╭─ Data for the task
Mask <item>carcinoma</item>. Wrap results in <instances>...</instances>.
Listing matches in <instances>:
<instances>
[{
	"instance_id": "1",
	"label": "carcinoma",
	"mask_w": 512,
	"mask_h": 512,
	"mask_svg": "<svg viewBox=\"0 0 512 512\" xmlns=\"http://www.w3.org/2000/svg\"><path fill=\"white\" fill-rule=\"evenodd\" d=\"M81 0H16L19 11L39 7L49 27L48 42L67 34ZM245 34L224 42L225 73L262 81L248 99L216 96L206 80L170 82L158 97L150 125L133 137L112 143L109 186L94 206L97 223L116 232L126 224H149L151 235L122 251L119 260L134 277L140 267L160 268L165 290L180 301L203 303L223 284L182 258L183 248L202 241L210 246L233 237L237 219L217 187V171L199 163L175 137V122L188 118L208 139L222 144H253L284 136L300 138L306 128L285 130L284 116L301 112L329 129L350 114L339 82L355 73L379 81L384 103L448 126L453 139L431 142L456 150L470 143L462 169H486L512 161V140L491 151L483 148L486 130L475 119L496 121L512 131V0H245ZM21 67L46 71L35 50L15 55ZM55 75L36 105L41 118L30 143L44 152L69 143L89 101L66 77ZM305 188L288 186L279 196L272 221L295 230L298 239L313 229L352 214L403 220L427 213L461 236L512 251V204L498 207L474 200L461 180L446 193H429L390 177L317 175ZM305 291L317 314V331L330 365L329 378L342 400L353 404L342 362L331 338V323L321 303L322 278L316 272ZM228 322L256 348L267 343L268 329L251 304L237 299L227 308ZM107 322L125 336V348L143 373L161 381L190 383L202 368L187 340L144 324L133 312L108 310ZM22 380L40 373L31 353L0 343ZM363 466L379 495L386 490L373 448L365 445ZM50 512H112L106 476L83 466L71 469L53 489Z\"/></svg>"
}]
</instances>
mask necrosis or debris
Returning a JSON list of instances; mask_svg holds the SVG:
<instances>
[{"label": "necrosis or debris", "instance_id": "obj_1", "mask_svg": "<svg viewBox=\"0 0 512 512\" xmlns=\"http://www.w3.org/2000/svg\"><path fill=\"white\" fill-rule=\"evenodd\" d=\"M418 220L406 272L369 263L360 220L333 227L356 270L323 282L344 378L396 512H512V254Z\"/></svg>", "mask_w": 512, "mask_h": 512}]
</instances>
╰─
*Task instructions*. Which lines contain "instances"? Copy each of them.

*Correct result*.
Mask <item>carcinoma</item>. Wrap results in <instances>...</instances>.
Listing matches in <instances>:
<instances>
</instances>
Returning a JSON list of instances; mask_svg holds the SVG:
<instances>
</instances>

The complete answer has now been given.